→ PROBLEM STATEMENT
From the data below, set down exactly the lines between the one holding "black circle: (266, 207) -> (293, 266), moved" and the one holding "pink triangle: (457, 503)", inclusive, and no others.

[Entries taken from a collection]
━━━━━━━━

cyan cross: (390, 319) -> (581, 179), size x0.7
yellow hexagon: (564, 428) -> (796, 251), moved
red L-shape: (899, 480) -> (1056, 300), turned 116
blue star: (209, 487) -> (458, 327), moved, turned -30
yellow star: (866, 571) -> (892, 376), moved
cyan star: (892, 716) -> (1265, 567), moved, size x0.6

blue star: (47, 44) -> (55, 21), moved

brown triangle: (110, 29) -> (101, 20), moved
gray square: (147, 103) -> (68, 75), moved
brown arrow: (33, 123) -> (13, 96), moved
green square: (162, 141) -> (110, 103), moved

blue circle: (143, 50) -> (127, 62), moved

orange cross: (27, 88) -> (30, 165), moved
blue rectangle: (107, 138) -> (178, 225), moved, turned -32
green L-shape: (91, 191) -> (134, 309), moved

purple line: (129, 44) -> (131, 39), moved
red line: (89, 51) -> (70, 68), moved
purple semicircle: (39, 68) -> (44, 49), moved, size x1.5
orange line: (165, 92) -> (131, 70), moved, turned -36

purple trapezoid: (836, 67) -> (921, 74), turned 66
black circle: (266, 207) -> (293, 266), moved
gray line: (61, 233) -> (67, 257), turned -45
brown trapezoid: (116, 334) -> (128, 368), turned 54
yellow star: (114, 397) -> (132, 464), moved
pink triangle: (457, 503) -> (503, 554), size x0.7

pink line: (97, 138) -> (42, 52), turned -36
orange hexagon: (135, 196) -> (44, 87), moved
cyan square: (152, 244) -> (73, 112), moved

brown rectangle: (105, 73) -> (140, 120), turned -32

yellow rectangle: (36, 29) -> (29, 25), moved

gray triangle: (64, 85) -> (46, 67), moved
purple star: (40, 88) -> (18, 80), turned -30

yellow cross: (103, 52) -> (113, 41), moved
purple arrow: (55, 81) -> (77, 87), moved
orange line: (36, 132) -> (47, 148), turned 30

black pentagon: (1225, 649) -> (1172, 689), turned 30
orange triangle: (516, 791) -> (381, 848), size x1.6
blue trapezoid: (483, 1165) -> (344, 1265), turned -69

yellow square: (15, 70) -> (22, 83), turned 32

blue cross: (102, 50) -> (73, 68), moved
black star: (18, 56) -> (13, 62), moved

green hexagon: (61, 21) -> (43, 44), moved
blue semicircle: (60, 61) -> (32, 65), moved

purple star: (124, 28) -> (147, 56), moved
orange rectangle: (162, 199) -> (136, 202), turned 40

━━━━━━━━

→ SOLVED PROBLEM
black circle: (266, 207) -> (293, 266), moved
gray line: (61, 233) -> (67, 257), turned -45
brown trapezoid: (116, 334) -> (128, 368), turned 54
yellow star: (114, 397) -> (132, 464), moved
pink triangle: (457, 503) -> (503, 554), size x0.7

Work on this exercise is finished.